Write out, word for word, the part of the listing below that opens with the line containing "(365, 397) = (234, 263): blue" and closes with the line containing "(458, 259) = (462, 310): none -> white cheese", keeping both of those lines and adding no others.

**EXTRACTED INFORMATION**

———

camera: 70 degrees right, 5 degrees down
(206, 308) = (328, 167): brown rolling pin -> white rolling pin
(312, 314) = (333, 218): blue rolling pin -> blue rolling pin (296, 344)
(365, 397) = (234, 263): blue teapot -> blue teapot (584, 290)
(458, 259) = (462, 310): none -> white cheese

———

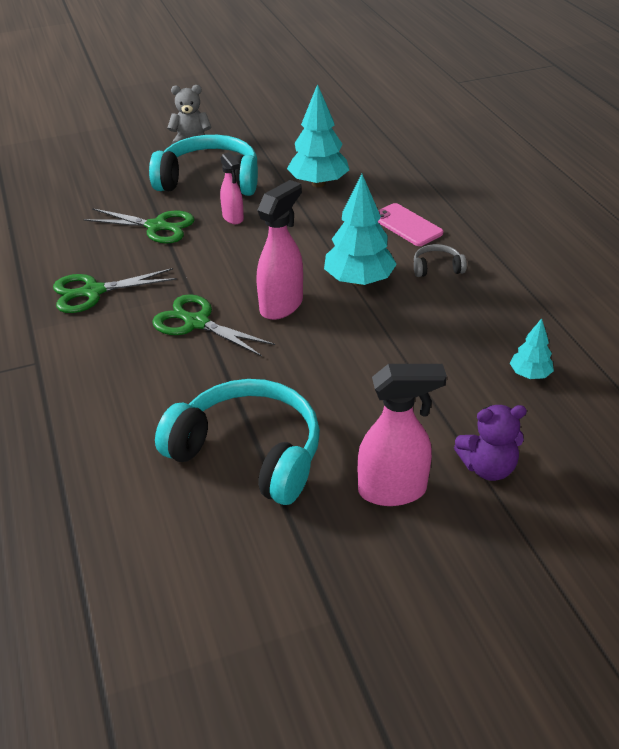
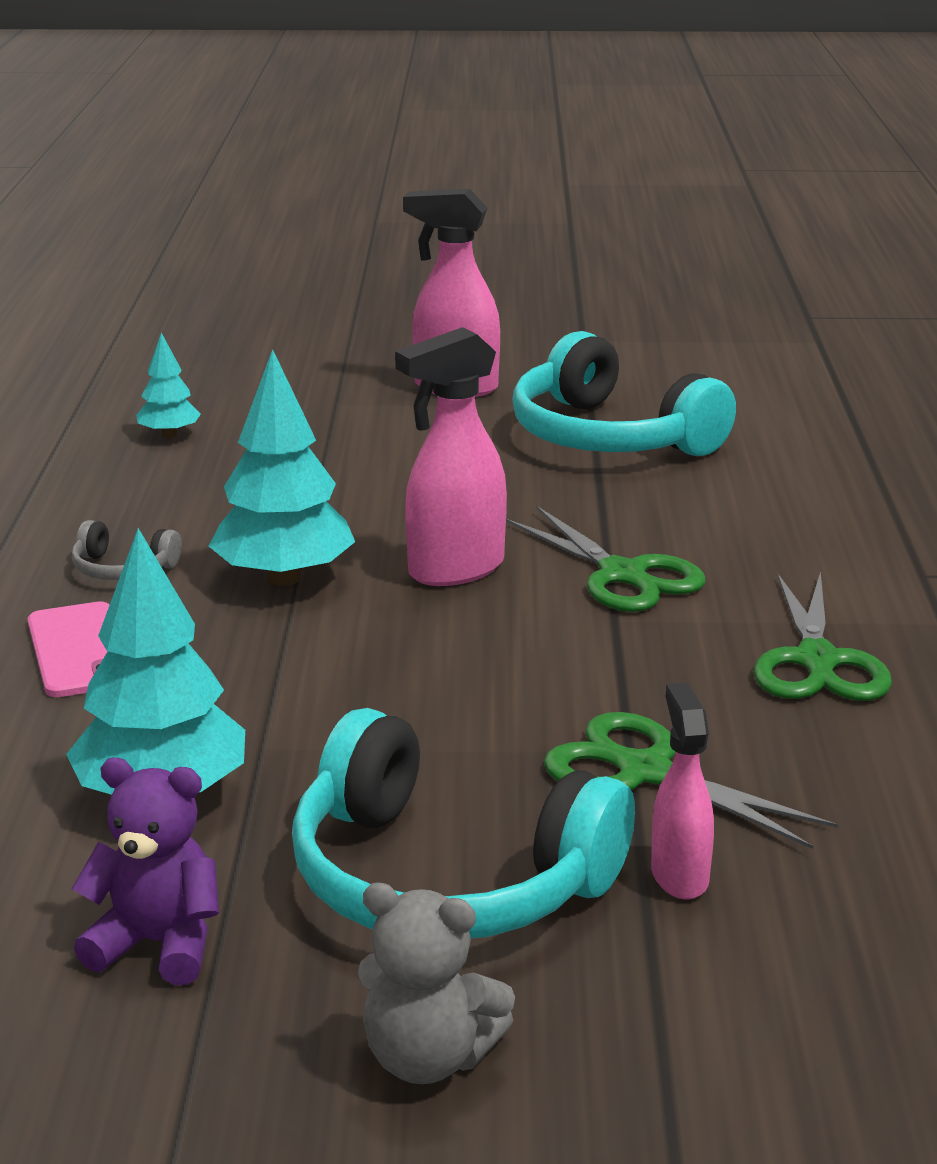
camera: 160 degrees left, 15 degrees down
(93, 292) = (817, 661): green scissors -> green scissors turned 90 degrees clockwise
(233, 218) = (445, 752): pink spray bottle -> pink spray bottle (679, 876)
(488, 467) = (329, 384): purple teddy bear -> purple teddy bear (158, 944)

———

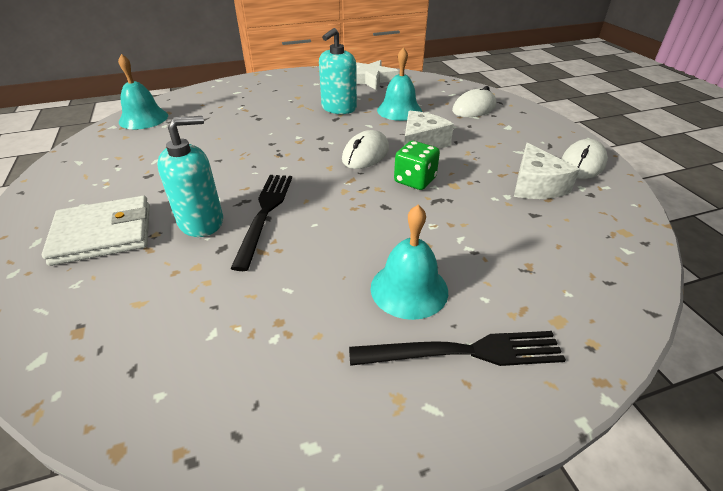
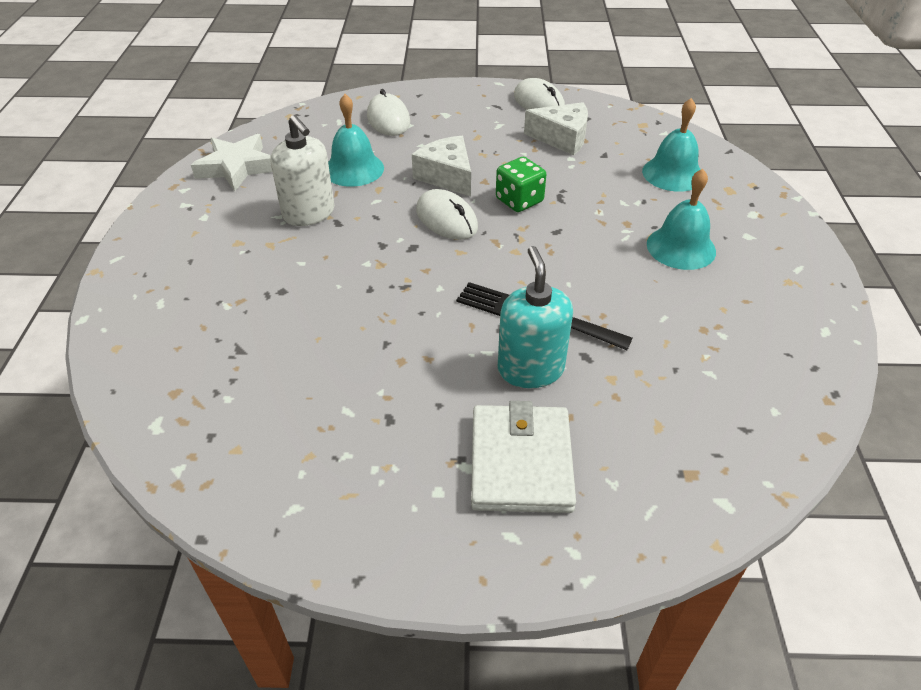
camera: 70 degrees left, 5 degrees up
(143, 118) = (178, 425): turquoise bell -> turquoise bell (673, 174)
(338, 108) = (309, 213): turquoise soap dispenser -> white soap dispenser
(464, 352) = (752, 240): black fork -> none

———

**TASK SOLUTION**
(365, 397) = (234, 263): blue teapot -> blue teapot (584, 290)
(458, 259) = (462, 310): none -> white cheese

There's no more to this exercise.